> _AIM OF THE EXERCISE_:
Every line below needs to be printed again exactly, without any of its pictures.
----- DATA SEGMENT
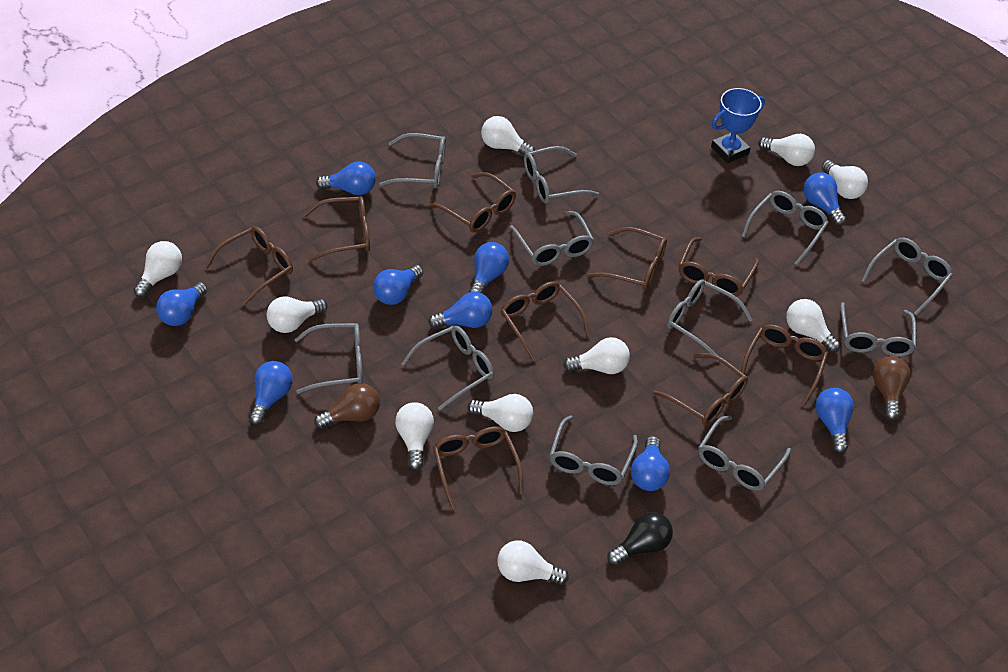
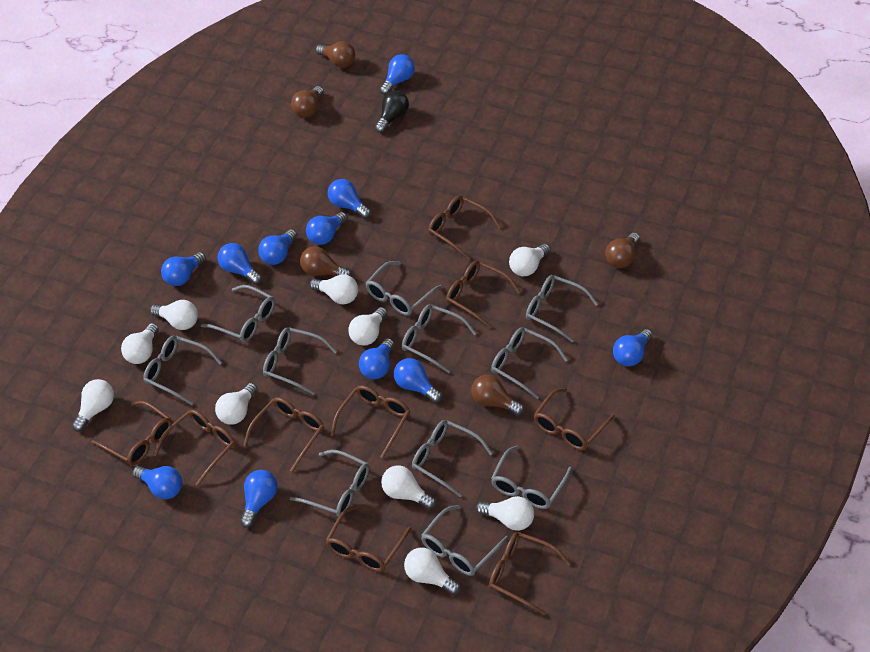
blue light bulb: 9 -> 11
blue trophy: 1 -> 0
brown light bulb: 2 -> 5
----------
> _RESULT FOR THIS EXERCISE_:
blue light bulb: 9 -> 11
blue trophy: 1 -> 0
brown light bulb: 2 -> 5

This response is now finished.